## [Work instructions]
Copy out all of the material below word for word, leaving out the pictures.

## [Data provided]
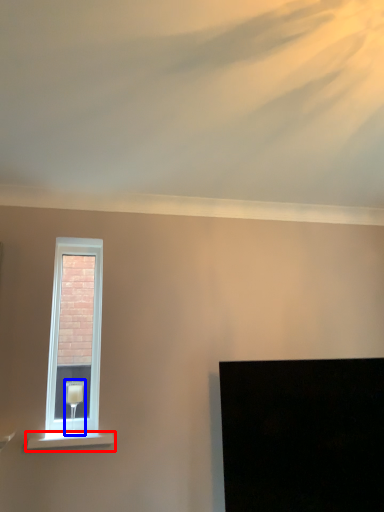
Question: Which object appears closest to the camera in this image, window sill (highlighted by a red box) or table lamp (highlighted by a blue box)?

Choices:
 (A) window sill
 (B) table lamp

Answer: (A)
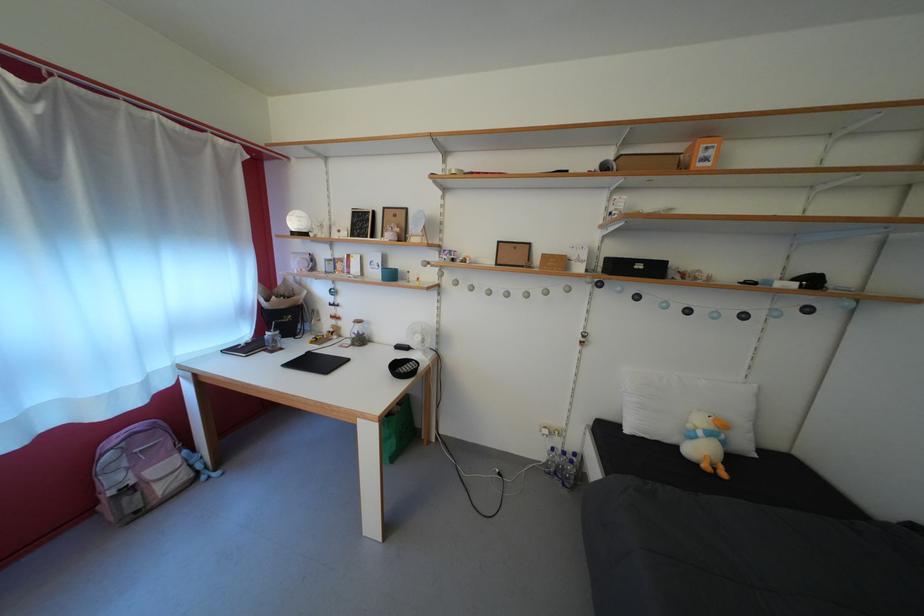
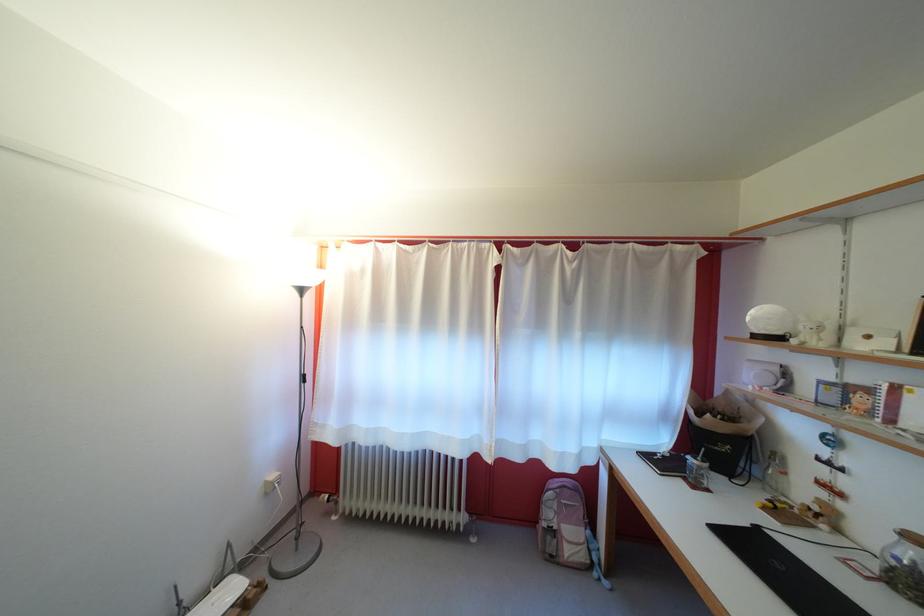
The point at (358,347) is marked in the first image. Where is the corresponding point in the second image?

(881, 570)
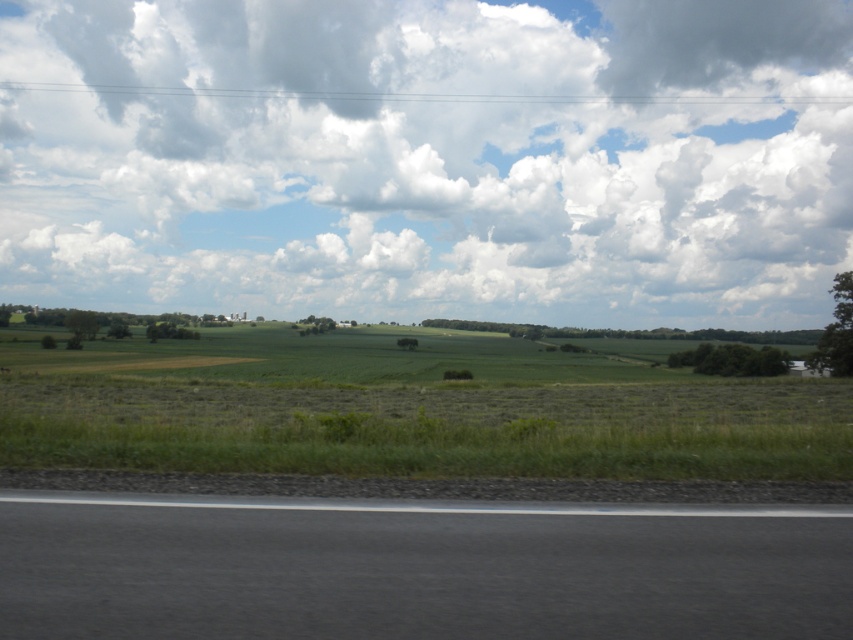
Question: In this image, where is green grassland at lower left located relative to green grassy field at center?

Choices:
 (A) below
 (B) above

Answer: (B)

Question: Which point is farther from the camera taking this photo?

Choices:
 (A) (744, 348)
 (B) (123, 330)
 (C) (403, 344)
 (D) (332, 532)

Answer: (B)

Question: Which object is farther from the camera taking this photo?

Choices:
 (A) green grassy field at center
 (B) cloudy sky at upper center
 (C) black asphalt road at lower center
 (D) green leafy tree at right

Answer: (A)

Question: Does green leafy tree at left come in front of green grassy field at center?

Choices:
 (A) no
 (B) yes

Answer: (A)

Question: Observing the image, what is the correct spatial positioning of green leafy tree at right in reference to green leafy tree at center?

Choices:
 (A) above
 (B) below

Answer: (B)

Question: Among these points, which one is farthest from the camera?

Choices:
 (A) (733, 364)
 (B) (407, 346)
 (C) (746, 45)
 (D) (312, 317)

Answer: (C)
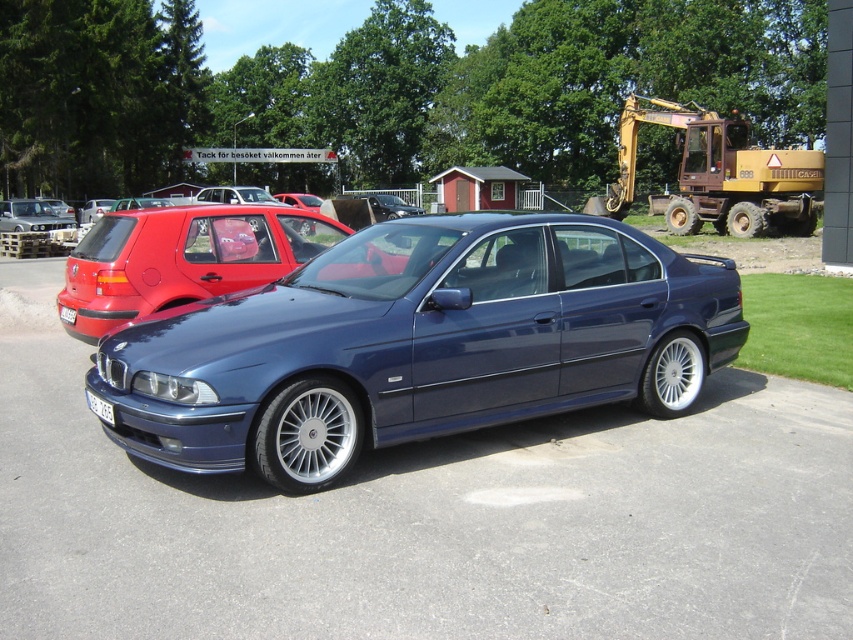
You are a delivery driver who needs to park your van between the metallic blue sedan at center and the yellow metallic excavator at upper right. Can you park your van there if your van is 2 meters wide?

The metallic blue sedan at center is closer to the viewer than the yellow metallic excavator at upper right, but the distance between them isn not specified. Without knowing the exact space available, it is impossible to determine if the van can fit.

You are a delivery driver who needs to park your truck in this area. The metallic blue sedan at center and the yellow metallic excavator at upper right are already present. Which vehicle should you avoid parking near to ensure enough space for maneuvering?

You should avoid parking near the yellow metallic excavator at upper right because it occupies more space than the metallic blue sedan at center, leaving less room for maneuvering.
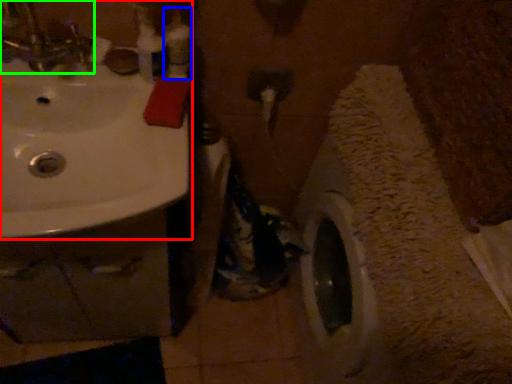
Question: Based on their relative distances, which object is farther from sink (highlighted by a red box)? Choose from toiletry (highlighted by a blue box) and tap (highlighted by a green box).

Choices:
 (A) toiletry
 (B) tap

Answer: (A)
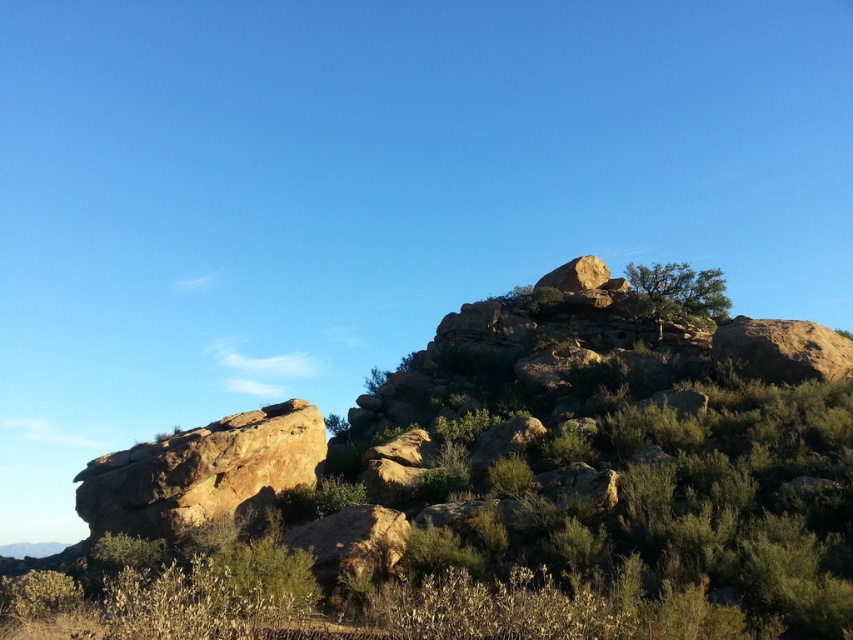
Based on the photo, you are standing at the base of the rocky landscape and want to reach the highest point. You see two points marked in the image. Which point, point (91, 467) or point (569, 289), is closer to you?

Point (91, 467) is closer to the viewer than point (569, 289), so you should head towards point (91, 467) first.

You are navigating a rocky terrain and need to locate the green leafy shrubs at upper center. According to the coordinates provided, where exactly is this shrub positioned in the image?

The green leafy shrubs at upper center is located at point coordinates of 0.769 on the x axis and 0.584 on the y axis.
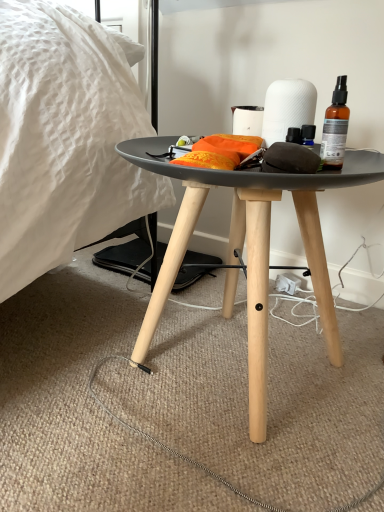
Question: Is orange fabric at center wider or thinner than translucent amber glass spray bottle at upper right?

Choices:
 (A) thin
 (B) wide

Answer: (B)

Question: From a real-world perspective, is orange fabric at center above or below translucent amber glass spray bottle at upper right?

Choices:
 (A) above
 (B) below

Answer: (B)

Question: Which is nearer to the translucent amber glass spray bottle at upper right?

Choices:
 (A) black matte side table at center
 (B) orange fabric at center
 (C) white matte paper towel at center

Answer: (C)

Question: Which is nearer to the white matte paper towel at center?

Choices:
 (A) orange fabric at center
 (B) translucent amber glass spray bottle at upper right
 (C) black matte side table at center

Answer: (B)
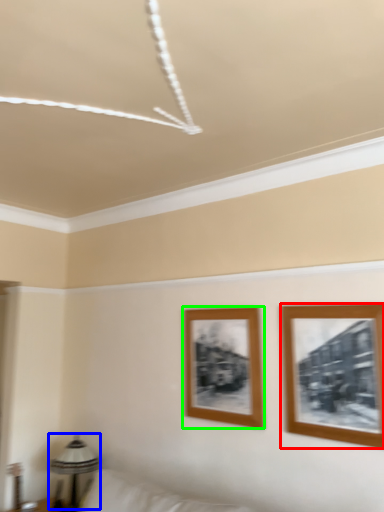
Question: Which object is the farthest from picture frame (highlighted by a red box)? Choose among these: table lamp (highlighted by a blue box) or picture frame (highlighted by a green box).

Choices:
 (A) table lamp
 (B) picture frame

Answer: (A)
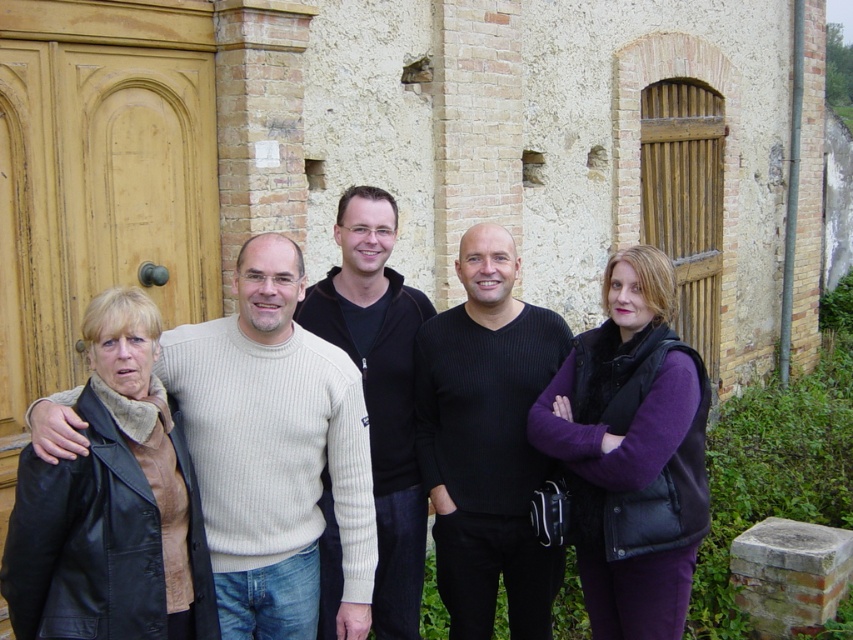
Question: Which point is closer to the camera?

Choices:
 (A) matte black jacket at center
 (B) purple matte vest at center
 (C) light beige sweater at center
 (D) black ribbed sweater at center

Answer: (C)

Question: Which object appears closest to the camera in this image?

Choices:
 (A) black ribbed sweater at center
 (B) black leather jacket at lower left
 (C) purple matte vest at center
 (D) light beige sweater at center

Answer: (B)

Question: Is matte black jacket at center closer to the viewer compared to black zip-up sweater at center?

Choices:
 (A) no
 (B) yes

Answer: (B)

Question: Does purple matte vest at center come behind black zip-up sweater at center?

Choices:
 (A) yes
 (B) no

Answer: (B)

Question: Does black leather jacket at lower left appear under black ribbed sweater at center?

Choices:
 (A) no
 (B) yes

Answer: (B)

Question: Which object appears closest to the camera in this image?

Choices:
 (A) matte black jacket at center
 (B) black zip-up sweater at center

Answer: (A)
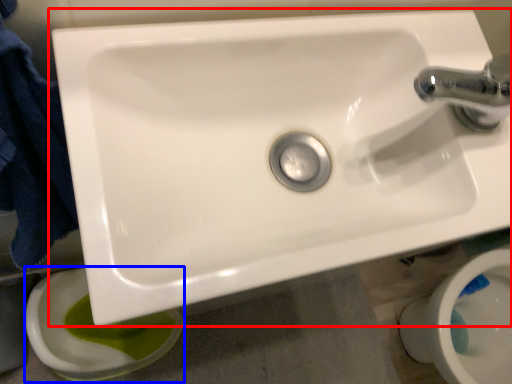
Question: Which object is closer to the camera taking this photo, sink (highlighted by a red box) or toilet bowl (highlighted by a blue box)?

Choices:
 (A) sink
 (B) toilet bowl

Answer: (A)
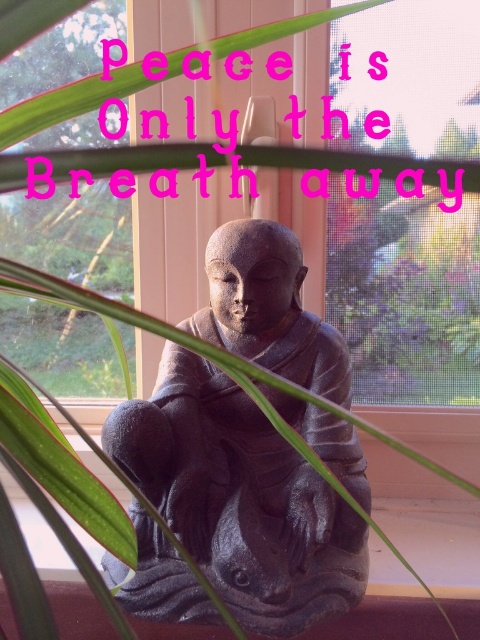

## [Result of the task]
Question: Which object appears closest to the camera in this image, window sill (highlighted by a red box) or table lamp (highlighted by a blue box)?

Choices:
 (A) window sill
 (B) table lamp

Answer: (A)
The point at (358,347) is marked in the first image. Where is the corresponding point in the second image?

(881, 570)
Question: In this image, where is green grassland at lower left located relative to green grassy field at center?

Choices:
 (A) below
 (B) above

Answer: (B)

Question: Which point is farther from the camera taking this photo?

Choices:
 (A) (744, 348)
 (B) (123, 330)
 (C) (403, 344)
 (D) (332, 532)

Answer: (B)

Question: Which object is farther from the camera taking this photo?

Choices:
 (A) green grassy field at center
 (B) cloudy sky at upper center
 (C) black asphalt road at lower center
 (D) green leafy tree at right

Answer: (A)

Question: Does green leafy tree at left come in front of green grassy field at center?

Choices:
 (A) no
 (B) yes

Answer: (A)

Question: Observing the image, what is the correct spatial positioning of green leafy tree at right in reference to green leafy tree at center?

Choices:
 (A) above
 (B) below

Answer: (B)

Question: Among these points, which one is farthest from the camera?

Choices:
 (A) (733, 364)
 (B) (407, 346)
 (C) (746, 45)
 (D) (312, 317)

Answer: (C)
You are a delivery driver who needs to park your van between the metallic blue sedan at center and the yellow metallic excavator at upper right. Can you park your van there if your van is 2 meters wide?

The metallic blue sedan at center is closer to the viewer than the yellow metallic excavator at upper right, but the distance between them isn not specified. Without knowing the exact space available, it is impossible to determine if the van can fit.

You are a delivery driver who needs to park your truck in this area. The metallic blue sedan at center and the yellow metallic excavator at upper right are already present. Which vehicle should you avoid parking near to ensure enough space for maneuvering?

You should avoid parking near the yellow metallic excavator at upper right because it occupies more space than the metallic blue sedan at center, leaving less room for maneuvering.
Question: Based on their relative distances, which object is farther from sink (highlighted by a red box)? Choose from toiletry (highlighted by a blue box) and tap (highlighted by a green box).

Choices:
 (A) toiletry
 (B) tap

Answer: (A)
Based on the photo, you are standing at the base of the rocky landscape and want to reach the highest point. You see two points marked in the image. Which point, point (91, 467) or point (569, 289), is closer to you?

Point (91, 467) is closer to the viewer than point (569, 289), so you should head towards point (91, 467) first.

You are navigating a rocky terrain and need to locate the green leafy shrubs at upper center. According to the coordinates provided, where exactly is this shrub positioned in the image?

The green leafy shrubs at upper center is located at point coordinates of 0.769 on the x axis and 0.584 on the y axis.
Question: Is orange fabric at center wider or thinner than translucent amber glass spray bottle at upper right?

Choices:
 (A) thin
 (B) wide

Answer: (B)

Question: From a real-world perspective, is orange fabric at center above or below translucent amber glass spray bottle at upper right?

Choices:
 (A) above
 (B) below

Answer: (B)

Question: Which is nearer to the translucent amber glass spray bottle at upper right?

Choices:
 (A) black matte side table at center
 (B) orange fabric at center
 (C) white matte paper towel at center

Answer: (C)

Question: Which is nearer to the white matte paper towel at center?

Choices:
 (A) orange fabric at center
 (B) translucent amber glass spray bottle at upper right
 (C) black matte side table at center

Answer: (B)
Question: Which object is the farthest from picture frame (highlighted by a red box)? Choose among these: table lamp (highlighted by a blue box) or picture frame (highlighted by a green box).

Choices:
 (A) table lamp
 (B) picture frame

Answer: (A)
Question: Which point is closer to the camera?

Choices:
 (A) matte black jacket at center
 (B) purple matte vest at center
 (C) light beige sweater at center
 (D) black ribbed sweater at center

Answer: (C)

Question: Which object appears closest to the camera in this image?

Choices:
 (A) black ribbed sweater at center
 (B) black leather jacket at lower left
 (C) purple matte vest at center
 (D) light beige sweater at center

Answer: (B)

Question: Is matte black jacket at center closer to the viewer compared to black zip-up sweater at center?

Choices:
 (A) no
 (B) yes

Answer: (B)

Question: Does purple matte vest at center come behind black zip-up sweater at center?

Choices:
 (A) yes
 (B) no

Answer: (B)

Question: Does black leather jacket at lower left appear under black ribbed sweater at center?

Choices:
 (A) no
 (B) yes

Answer: (B)

Question: Which object appears closest to the camera in this image?

Choices:
 (A) matte black jacket at center
 (B) black zip-up sweater at center

Answer: (A)
Question: Which object is closer to the camera taking this photo, sink (highlighted by a red box) or toilet bowl (highlighted by a blue box)?

Choices:
 (A) sink
 (B) toilet bowl

Answer: (A)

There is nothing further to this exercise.